» What you need to do
Reproduce the material below word for word, starting at its first line and ending with the line that contains "cyan triangle: moved 1 px left, 1 px down".

>> Begin Dataset excerpts

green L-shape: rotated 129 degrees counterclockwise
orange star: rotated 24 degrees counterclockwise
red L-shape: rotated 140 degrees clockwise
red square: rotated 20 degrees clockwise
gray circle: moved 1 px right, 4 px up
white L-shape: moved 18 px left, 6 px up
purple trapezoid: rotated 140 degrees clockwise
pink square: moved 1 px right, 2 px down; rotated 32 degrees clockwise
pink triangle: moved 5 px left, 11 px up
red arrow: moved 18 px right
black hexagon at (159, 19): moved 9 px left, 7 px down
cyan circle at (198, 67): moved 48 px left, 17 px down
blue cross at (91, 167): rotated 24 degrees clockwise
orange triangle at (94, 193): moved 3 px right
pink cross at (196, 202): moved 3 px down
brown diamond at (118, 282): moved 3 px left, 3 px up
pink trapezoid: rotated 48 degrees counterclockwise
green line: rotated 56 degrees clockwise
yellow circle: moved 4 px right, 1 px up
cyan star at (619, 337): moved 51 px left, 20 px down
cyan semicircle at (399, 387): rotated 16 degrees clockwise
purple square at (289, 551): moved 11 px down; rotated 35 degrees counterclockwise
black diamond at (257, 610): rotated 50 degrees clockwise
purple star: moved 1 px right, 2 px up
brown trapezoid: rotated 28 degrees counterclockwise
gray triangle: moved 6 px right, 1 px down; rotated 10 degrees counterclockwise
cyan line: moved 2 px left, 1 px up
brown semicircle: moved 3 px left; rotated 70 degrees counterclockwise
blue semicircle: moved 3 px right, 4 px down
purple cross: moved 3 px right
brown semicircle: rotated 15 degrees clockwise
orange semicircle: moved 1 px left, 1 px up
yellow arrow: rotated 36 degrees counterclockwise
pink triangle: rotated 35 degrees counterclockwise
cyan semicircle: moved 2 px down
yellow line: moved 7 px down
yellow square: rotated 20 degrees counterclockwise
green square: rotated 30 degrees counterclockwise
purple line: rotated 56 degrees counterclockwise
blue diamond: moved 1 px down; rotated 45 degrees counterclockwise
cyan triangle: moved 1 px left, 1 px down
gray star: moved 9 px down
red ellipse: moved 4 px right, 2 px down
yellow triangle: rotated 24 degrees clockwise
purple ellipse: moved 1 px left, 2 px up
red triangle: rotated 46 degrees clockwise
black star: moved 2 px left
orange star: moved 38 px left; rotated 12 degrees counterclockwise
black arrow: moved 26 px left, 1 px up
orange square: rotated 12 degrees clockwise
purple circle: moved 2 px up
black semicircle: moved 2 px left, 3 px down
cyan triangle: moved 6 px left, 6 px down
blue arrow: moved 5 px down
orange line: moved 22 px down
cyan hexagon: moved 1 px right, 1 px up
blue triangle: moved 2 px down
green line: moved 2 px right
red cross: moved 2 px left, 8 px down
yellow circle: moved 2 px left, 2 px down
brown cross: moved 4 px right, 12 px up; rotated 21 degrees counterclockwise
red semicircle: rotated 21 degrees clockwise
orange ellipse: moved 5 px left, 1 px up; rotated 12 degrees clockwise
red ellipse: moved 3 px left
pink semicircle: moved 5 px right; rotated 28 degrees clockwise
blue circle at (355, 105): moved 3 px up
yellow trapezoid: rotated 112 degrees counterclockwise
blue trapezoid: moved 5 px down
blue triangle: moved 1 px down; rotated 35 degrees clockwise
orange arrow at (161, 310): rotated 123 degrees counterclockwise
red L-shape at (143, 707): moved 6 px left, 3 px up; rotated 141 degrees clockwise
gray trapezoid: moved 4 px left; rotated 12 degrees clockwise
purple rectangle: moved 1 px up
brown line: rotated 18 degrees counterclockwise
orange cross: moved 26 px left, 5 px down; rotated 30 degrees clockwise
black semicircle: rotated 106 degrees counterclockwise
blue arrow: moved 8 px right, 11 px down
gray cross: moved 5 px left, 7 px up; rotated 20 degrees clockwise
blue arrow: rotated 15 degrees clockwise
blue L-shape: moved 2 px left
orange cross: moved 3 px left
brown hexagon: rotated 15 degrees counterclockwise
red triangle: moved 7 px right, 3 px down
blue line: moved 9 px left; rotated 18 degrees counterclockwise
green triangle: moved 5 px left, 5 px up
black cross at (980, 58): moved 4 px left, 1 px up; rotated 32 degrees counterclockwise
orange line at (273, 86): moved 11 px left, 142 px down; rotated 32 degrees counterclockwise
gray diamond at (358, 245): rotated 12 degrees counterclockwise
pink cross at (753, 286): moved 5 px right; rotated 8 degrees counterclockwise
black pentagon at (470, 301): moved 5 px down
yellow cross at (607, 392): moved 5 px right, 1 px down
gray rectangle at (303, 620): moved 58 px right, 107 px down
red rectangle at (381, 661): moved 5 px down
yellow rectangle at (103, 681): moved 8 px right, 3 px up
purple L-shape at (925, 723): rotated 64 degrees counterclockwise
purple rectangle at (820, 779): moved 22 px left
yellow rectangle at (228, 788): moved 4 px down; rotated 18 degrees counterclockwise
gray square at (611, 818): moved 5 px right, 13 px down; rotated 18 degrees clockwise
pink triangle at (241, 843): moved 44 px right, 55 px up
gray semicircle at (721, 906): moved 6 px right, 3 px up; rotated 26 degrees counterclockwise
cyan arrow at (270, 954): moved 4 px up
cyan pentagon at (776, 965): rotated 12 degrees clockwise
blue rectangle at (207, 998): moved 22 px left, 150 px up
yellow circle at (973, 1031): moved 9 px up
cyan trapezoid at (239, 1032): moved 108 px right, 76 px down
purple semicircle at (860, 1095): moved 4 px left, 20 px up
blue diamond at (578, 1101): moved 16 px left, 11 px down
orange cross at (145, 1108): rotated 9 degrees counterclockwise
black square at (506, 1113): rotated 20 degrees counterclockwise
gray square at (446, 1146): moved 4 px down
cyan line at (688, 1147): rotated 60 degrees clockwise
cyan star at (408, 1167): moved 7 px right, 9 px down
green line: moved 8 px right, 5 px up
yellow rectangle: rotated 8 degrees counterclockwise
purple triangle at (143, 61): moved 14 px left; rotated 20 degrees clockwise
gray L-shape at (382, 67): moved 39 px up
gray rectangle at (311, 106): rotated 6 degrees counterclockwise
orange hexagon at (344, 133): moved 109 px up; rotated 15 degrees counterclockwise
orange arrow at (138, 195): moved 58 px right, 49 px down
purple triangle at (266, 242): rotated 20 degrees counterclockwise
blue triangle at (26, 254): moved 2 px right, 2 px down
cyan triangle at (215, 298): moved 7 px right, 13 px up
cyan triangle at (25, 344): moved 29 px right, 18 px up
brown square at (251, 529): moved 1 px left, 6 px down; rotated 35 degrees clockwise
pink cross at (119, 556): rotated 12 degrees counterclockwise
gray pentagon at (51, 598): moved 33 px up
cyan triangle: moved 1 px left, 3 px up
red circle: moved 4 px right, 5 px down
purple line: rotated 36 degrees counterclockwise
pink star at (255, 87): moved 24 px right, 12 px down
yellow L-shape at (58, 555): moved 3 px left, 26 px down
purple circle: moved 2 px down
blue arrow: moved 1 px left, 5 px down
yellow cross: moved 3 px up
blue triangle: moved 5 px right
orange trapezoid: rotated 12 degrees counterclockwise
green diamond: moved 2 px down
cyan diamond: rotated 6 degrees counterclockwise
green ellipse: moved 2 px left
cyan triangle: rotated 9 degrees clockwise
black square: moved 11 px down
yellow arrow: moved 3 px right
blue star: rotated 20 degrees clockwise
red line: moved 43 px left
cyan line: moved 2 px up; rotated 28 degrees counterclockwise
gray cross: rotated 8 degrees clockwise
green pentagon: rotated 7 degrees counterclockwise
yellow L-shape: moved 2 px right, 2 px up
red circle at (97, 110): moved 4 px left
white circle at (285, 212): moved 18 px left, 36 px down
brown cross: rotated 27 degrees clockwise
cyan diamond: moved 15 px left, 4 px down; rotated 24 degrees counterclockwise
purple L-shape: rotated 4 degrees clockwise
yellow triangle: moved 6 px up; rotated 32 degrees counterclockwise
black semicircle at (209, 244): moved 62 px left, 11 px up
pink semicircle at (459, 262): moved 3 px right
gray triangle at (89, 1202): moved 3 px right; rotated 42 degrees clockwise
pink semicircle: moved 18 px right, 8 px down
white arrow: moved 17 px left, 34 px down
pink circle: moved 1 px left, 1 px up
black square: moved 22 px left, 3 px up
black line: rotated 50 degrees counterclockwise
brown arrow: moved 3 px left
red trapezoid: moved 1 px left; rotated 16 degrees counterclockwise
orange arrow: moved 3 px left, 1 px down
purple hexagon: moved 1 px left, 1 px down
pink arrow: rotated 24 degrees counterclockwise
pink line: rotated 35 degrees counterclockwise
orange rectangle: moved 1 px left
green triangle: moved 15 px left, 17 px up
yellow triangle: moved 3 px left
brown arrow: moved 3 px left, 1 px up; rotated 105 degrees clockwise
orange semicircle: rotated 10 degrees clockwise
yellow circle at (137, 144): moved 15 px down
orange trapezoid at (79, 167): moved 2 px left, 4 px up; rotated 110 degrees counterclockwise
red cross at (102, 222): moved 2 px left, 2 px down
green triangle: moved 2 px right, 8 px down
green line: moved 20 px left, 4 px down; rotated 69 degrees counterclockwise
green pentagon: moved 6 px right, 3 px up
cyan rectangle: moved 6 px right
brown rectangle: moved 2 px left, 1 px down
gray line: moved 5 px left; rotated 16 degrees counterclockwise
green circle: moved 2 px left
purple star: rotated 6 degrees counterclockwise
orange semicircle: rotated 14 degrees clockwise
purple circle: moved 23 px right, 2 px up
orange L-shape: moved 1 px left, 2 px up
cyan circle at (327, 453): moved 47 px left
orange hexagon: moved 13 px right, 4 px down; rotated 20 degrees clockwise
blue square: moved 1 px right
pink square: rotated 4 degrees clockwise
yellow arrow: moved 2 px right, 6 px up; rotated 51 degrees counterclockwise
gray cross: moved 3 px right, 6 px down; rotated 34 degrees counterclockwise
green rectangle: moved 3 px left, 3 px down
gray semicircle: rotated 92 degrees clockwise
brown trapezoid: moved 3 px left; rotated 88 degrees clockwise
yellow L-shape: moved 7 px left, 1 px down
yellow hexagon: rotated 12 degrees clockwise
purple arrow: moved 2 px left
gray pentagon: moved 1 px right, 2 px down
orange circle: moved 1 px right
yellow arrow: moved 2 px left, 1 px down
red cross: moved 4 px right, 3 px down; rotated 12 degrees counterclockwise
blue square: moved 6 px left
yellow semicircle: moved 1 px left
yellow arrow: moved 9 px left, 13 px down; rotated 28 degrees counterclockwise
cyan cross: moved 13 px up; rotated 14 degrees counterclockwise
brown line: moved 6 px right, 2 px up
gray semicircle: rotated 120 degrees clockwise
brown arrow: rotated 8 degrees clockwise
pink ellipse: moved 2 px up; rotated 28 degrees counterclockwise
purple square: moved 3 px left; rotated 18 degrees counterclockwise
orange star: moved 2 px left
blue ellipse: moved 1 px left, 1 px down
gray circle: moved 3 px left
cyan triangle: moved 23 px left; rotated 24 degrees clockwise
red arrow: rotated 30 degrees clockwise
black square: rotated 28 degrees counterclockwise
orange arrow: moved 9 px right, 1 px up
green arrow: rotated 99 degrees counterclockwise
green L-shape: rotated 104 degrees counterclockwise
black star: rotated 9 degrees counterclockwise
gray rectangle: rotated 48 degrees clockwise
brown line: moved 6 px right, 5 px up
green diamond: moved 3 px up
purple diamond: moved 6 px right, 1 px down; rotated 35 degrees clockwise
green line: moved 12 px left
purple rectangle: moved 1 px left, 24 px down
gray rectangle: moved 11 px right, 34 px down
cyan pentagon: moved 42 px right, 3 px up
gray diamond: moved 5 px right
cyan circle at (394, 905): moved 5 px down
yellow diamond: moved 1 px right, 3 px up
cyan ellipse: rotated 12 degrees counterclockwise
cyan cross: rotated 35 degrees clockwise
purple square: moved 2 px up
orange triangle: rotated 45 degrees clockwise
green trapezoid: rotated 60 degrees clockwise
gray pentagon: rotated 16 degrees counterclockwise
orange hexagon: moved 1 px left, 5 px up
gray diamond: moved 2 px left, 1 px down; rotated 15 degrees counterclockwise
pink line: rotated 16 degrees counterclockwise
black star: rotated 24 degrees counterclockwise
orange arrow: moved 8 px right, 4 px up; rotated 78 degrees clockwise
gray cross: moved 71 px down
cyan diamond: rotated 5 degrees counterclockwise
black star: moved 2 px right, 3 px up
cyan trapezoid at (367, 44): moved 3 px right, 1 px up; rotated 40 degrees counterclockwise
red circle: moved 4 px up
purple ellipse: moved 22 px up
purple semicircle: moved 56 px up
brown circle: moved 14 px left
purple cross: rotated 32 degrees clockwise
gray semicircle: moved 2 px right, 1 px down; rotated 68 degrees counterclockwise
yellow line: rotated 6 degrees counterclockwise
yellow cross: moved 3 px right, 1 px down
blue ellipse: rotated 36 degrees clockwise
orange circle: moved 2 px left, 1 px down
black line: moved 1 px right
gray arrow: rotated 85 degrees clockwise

>> End Dataset excerpts

» Answer to this exercise
green L-shape: rotated 129 degrees counterclockwise
orange star: rotated 24 degrees counterclockwise
red L-shape: rotated 140 degrees clockwise
red square: rotated 20 degrees clockwise
gray circle: moved 1 px right, 4 px up
white L-shape: moved 18 px left, 6 px up
purple trapezoid: rotated 140 degrees clockwise
pink square: moved 1 px right, 2 px down; rotated 32 degrees clockwise
pink triangle: moved 5 px left, 11 px up
red arrow: moved 18 px right
black hexagon at (159, 19): moved 9 px left, 7 px down
cyan circle at (198, 67): moved 48 px left, 17 px down
blue cross at (91, 167): rotated 24 degrees clockwise
orange triangle at (94, 193): moved 3 px right
pink cross at (196, 202): moved 3 px down
brown diamond at (118, 282): moved 3 px left, 3 px up
pink trapezoid: rotated 48 degrees counterclockwise
green line: rotated 56 degrees clockwise
yellow circle: moved 4 px right, 1 px up
cyan star at (619, 337): moved 51 px left, 20 px down
cyan semicircle at (399, 387): rotated 16 degrees clockwise
purple square at (289, 551): moved 11 px down; rotated 35 degrees counterclockwise
black diamond at (257, 610): rotated 50 degrees clockwise
purple star: moved 1 px right, 2 px up
brown trapezoid: rotated 28 degrees counterclockwise
gray triangle: moved 6 px right, 1 px down; rotated 10 degrees counterclockwise
cyan line: moved 2 px left, 1 px up
brown semicircle: moved 3 px left; rotated 70 degrees counterclockwise
blue semicircle: moved 3 px right, 4 px down
purple cross: moved 3 px right
brown semicircle: rotated 15 degrees clockwise
orange semicircle: moved 1 px left, 1 px up
yellow arrow: rotated 36 degrees counterclockwise
pink triangle: rotated 35 degrees counterclockwise
cyan semicircle: moved 2 px down
yellow line: moved 7 px down
yellow square: rotated 20 degrees counterclockwise
green square: rotated 30 degrees counterclockwise
purple line: rotated 56 degrees counterclockwise
blue diamond: moved 1 px down; rotated 45 degrees counterclockwise
cyan triangle: moved 1 px left, 1 px down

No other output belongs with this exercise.